● Work instructions
Select and copy every line in the items below that contains the string "italic".

● Provided records
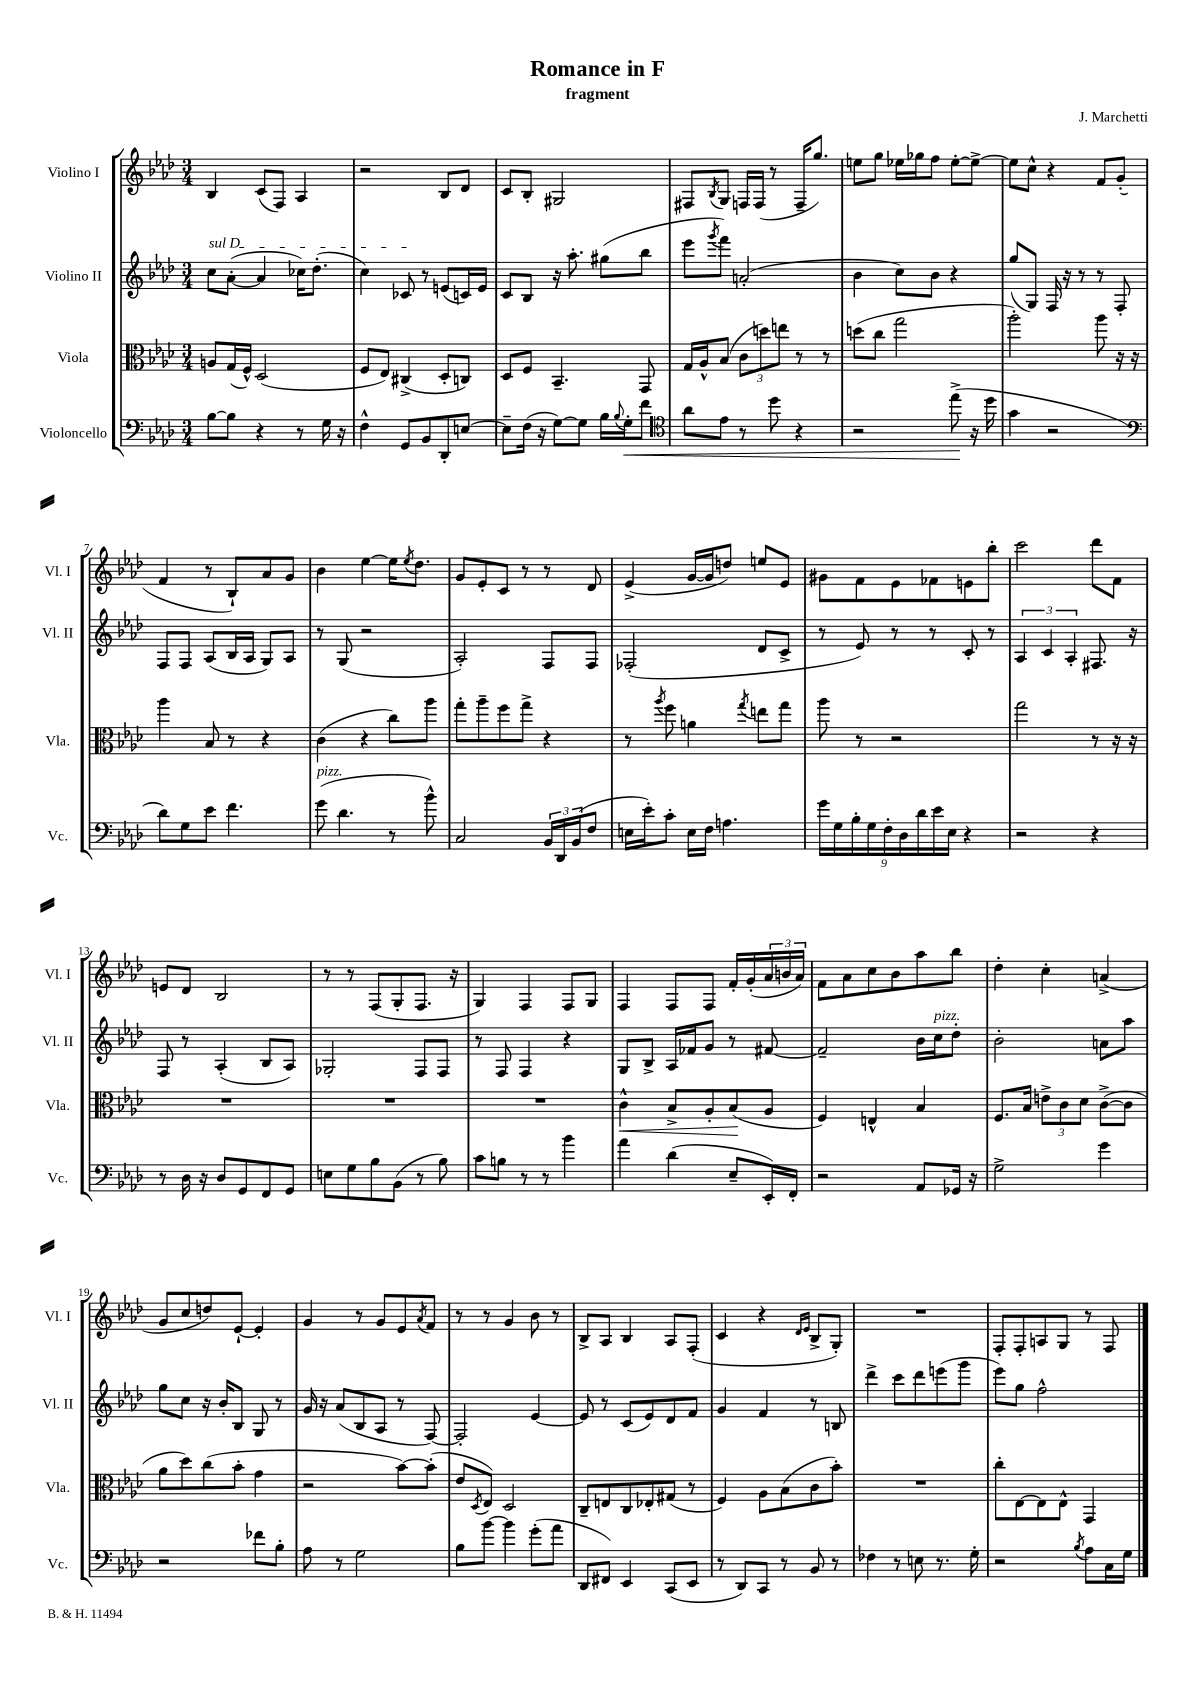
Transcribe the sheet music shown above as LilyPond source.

\header { title = "Romance in F" composer = "J. Marchetti" subtitle = "fragment" }
<<
\new StaffGroup <<
\new Staff = "s0" \with { instrumentName = "Violino I" shortInstrumentName = "Vl. I" } {
    \clef treble \key aes \major \numericTimeSignature \time 3/4
    bes4 c'8( f8) aes4 |
    r2 bes8 des'8 |
    c'8 bes8-. gis2 |
    fis8 \acciaccatura { bes8 } g8 f16 f16( r8 f16-- g''8.) |
    e''8 g''8 ees''16 ges''16 f''8 ees''8~-. ees''8~-> |
    ees''8 c''8-^ r4 f'8 g'8-.( |
    f'4 r8 bes8-!) aes'8 g'8 |
    bes'4 ees''4~ ees''16 \acciaccatura { ees''8 } des''8. |
    g'8 ees'8-. c'8 r8 r8 des'8 |
    ees'4->( g'16~ g'16 d''8) e''8 ees'8 |
    gis'8 f'8 ees'8 fes'8 e'8 bes''8-. |
    c'''2 des'''8 f'8 |
    e'8 des'8 bes2 |
    r8 r8 f8( g8-. f8. r16 |
    g4) f4 f8 g8 |
    f4 f8 f8 f'16-. g'16-.( \tuplet 3/2 { aes'16 b'16 aes'16) } |
    f'8 aes'8 c''8 bes'8 aes''8 bes''8 |
    des''4-. c''4-. a'4->( |
    g'8 c''8 d''8) ees'8~-! ees'4-. |
    g'4 r8 g'8 ees'8 \acciaccatura { aes'8 } f'8 |
    r8 r8 g'4 bes'8 r8 |
    bes8-> aes8 bes4 aes8 f8-.( |
    c'4 r4 \grace { des'16 ees'16 } bes8-> g8-.) |
    R2. |
    f8-. f8-. a8 g8 r8 f8 \bar "|." |
}
\new Staff = "s1" \with { instrumentName = "Violino II" shortInstrumentName = "Vl. II" } {
    \clef treble \key aes \major \numericTimeSignature \time 3/4
    \once \override TextSpanner.bound-details.left.text = \markup { \italic "sul D" } c''8\startTextSpan aes'8~-.( aes'4 ces''16) des''8.-.( |
    c''4) ces'8\stopTextSpan r8 e'8( c'16) e'16 |
    c'8 bes8 r16 aes''8.-. gis''8( bes''8 |
    ees'''8 \acciaccatura { g'''8 } f'''8) a'2-.( |
    bes'4 c''8) bes'8 r4 |
    g''8( g8) f16 r16 r8 r8 f8-. |
    f8 f8 aes8( bes16 aes16 g8) aes8 |
    r8 g8( r2 |
    aes2-.) f8 f8 |
    fes2-.( des'8 c'8-> |
    r8 ees'8) r8 r8 c'8-. r8 |
    \tuplet 3/2 { aes4 c'4 aes4-. } fis8. r16 |
    f8 r8 aes4-.( bes8 aes8) |
    ges2-. f8 f8 |
    r8 f8 f4 r4 |
    g8 bes8-> aes16 fes'16 g'8 r8 fis'8~ |
    fis'2-- bes'16 c''16^\markup { \italic "pizz." } des''8-. |
    bes'2-. a'8 aes''8 |
    g''8 c''8 r16 bes'16-. bes8 g8 r8 |
    g'16 r16 aes'8( bes8 aes8 r8 f8~) |
    f2-. ees'4~ |
    ees'8 r8 c'8( ees'8) des'8 f'8 |
    g'4 f'4 r8 b8 |
    des'''4-> c'''8 des'''8 e'''8( g'''8 |
    ees'''8) g''8 f''2-^ \bar "|." |
}
\new Staff = "s2" \with { instrumentName = "Viola" shortInstrumentName = "Vla." } {
    \clef alto \key aes \major \numericTimeSignature \time 3/4
    a8 g16( f16-^) des2( |
    f8 ees8) cis4->( des8-. c8) |
    des8 f8 bes,4.-- g,8 |
    g16 aes16-^ bes8( \tuplet 3/2 { c'8 d''8) e''8 } r8 r8 |
    d''8( c''8 g''2 |
    aes''2-.) aes''8 r16 r16 |
    aes''4 bes8 r8 r4 |
    c'4( r4 c''8) aes''8 |
    g''8-. aes''8-- f''8 g''8-> r4 |
    r8 \acciaccatura { aes''8 } f''8 a'4 \acciaccatura { g''8 } e''8 g''8 |
    aes''8 r8 r2 |
    g''2 r8 r16 r16 |
    R2. |
    R2. |
    R2. |
    c'4-^\< bes8-> aes8-. bes8\!( aes8 |
    f4) e4-^ bes4 |
    f8. bes16 \tuplet 3/2 { e'8-> c'8 des'8 } c'8~->( c'8 |
    aes'8 des''8) c''8( bes'8-. g'4 |
    r2 bes'8~) bes'8-.( |
    ees'8 \acciaccatura { des8 } ees8) des2 |
    c8-- e8 c8 ees8-. gis8( r8 |
    f4) aes8 bes8( c'8 bes'8-.) |
    R2. |
    c''8-. ees8~ ees8 ees8-^ g,4 \bar "|." |
}
\new Staff = "s3" \with { instrumentName = "Violoncello" shortInstrumentName = "Vc." } {
    \clef bass \key aes \major \numericTimeSignature \time 3/4
    bes8~ bes8 r4 r8 g16 r16 |
    f4-^ g,8 bes,8 des,8-. e8~ |
    e8-- f16( r16 g8~) g8 bes16 \appoggiatura { bes8 } g16-.\< f'8 |
    \clef tenor aes'8 ees'8 r8 des''8 r4 |
    r2 ees''8->\!( r16 des''16 |
    g'4 r2 |
    \clef bass des'8) g8 ees'8 f'4. |
    g'8^\markup { \italic "pizz." }( des'4. r8 bes'8-^) |
    c2 \tuplet 3/2 { bes,16 des,16 bes,16( } f8 |
    e16 ees'16-.) c'8-. e16 f16 a4. |
    \tuplet 9/8 { g'16 g16 bes16-. g16 f16-. des16 des'16 ees'16 ees16 } r4 |
    r2 r4 |
    r8 des16 r16 des8 g,8 f,8 g,8 |
    e8 g8 bes8 bes,8( r8 bes8) |
    c'8 b8 r8 r8 bes'4 |
    aes'4 des'4( ees8-- ees,16-.) f,16-. |
    r2 aes,8 ges,16 r16 |
    g2-> g'4 |
    r2 fes'8 bes8-. |
    aes8 r8 g2 |
    bes8 bes'8~ bes'4 g'8-.( aes'8 |
    des,8 fis,8) ees,4 c,8( ees,8 |
    r8 des,8) c,8 r8 bes,8 r8 |
    fes4 r8 e8 r8. g16-. |
    r2 \acciaccatura { bes8 } aes8 c16 g16 \bar "|." |
}
>>
>>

● Expected answer
    \once \override TextSpanner.bound-details.left.text = \markup { \italic "sul D" } c''8\startTextSpan aes'8~-.( aes'4 ces''16) des''8.-.( |
    fis'2-- bes'16 c''16^\markup { \italic "pizz." } des''8-. |
    g'8^\markup { \italic "pizz." }( des'4. r8 bes'8-^) |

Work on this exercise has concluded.